Restate verbatim the span of lines below between the line with "camera: 70 degrees left, 15 degrees up" and the line with "(234, 80) = (688, 330): red", including those two lines, and only that span.

[Stored data entries]
__________________________________________________
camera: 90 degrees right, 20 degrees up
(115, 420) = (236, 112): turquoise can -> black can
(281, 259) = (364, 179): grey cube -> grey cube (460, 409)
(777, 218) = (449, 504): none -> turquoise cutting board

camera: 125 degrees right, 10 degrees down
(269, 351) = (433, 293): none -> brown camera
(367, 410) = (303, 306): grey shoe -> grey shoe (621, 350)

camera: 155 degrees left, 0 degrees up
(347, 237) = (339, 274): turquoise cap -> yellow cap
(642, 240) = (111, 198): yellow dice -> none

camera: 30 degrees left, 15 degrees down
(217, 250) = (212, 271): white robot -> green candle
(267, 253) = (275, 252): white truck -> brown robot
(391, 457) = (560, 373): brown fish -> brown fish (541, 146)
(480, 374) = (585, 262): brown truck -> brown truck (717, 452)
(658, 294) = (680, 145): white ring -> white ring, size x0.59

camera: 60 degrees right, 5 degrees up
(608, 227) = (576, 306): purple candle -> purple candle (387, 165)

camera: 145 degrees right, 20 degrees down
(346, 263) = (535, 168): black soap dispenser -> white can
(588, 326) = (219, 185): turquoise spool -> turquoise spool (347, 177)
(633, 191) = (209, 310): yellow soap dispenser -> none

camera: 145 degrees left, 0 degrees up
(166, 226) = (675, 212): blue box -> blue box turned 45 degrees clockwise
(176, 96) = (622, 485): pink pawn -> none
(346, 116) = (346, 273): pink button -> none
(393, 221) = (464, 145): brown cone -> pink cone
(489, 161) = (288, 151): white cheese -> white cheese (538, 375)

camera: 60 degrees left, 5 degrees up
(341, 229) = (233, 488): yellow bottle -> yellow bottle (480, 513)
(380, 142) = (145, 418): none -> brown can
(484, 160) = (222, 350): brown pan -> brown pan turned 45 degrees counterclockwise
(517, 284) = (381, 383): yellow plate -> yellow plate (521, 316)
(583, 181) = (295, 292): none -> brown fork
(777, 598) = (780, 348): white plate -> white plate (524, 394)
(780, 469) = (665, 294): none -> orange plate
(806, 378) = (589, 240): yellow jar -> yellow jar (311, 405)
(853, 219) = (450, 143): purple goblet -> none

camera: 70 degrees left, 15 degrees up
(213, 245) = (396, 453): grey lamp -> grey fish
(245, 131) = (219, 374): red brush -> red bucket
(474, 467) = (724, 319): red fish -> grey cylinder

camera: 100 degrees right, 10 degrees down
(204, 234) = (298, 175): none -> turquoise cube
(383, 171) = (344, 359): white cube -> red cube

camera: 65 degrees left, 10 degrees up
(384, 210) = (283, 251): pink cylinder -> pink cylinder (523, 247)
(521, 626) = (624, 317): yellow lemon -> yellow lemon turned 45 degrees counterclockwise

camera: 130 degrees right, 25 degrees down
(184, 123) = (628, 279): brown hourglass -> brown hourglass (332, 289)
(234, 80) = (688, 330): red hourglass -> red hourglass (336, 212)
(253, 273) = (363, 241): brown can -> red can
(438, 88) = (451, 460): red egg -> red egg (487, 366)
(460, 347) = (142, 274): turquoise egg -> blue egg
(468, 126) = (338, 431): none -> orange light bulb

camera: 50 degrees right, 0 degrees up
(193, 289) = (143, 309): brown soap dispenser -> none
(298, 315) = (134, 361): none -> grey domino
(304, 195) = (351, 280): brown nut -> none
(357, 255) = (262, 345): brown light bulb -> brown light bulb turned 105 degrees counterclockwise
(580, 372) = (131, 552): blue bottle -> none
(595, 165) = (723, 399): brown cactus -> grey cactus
__________________________________________________
▶ Solution to this problem
camera: 70 degrees left, 15 degrees up
(213, 245) = (396, 453): grey lamp -> grey fish
(245, 131) = (219, 374): red brush -> red bucket
(474, 467) = (724, 319): red fish -> grey cylinder

camera: 100 degrees right, 10 degrees down
(204, 234) = (298, 175): none -> turquoise cube
(383, 171) = (344, 359): white cube -> red cube

camera: 65 degrees left, 10 degrees up
(384, 210) = (283, 251): pink cylinder -> pink cylinder (523, 247)
(521, 626) = (624, 317): yellow lemon -> yellow lemon turned 45 degrees counterclockwise

camera: 130 degrees right, 25 degrees down
(184, 123) = (628, 279): brown hourglass -> brown hourglass (332, 289)
(234, 80) = (688, 330): red hourglass -> red hourglass (336, 212)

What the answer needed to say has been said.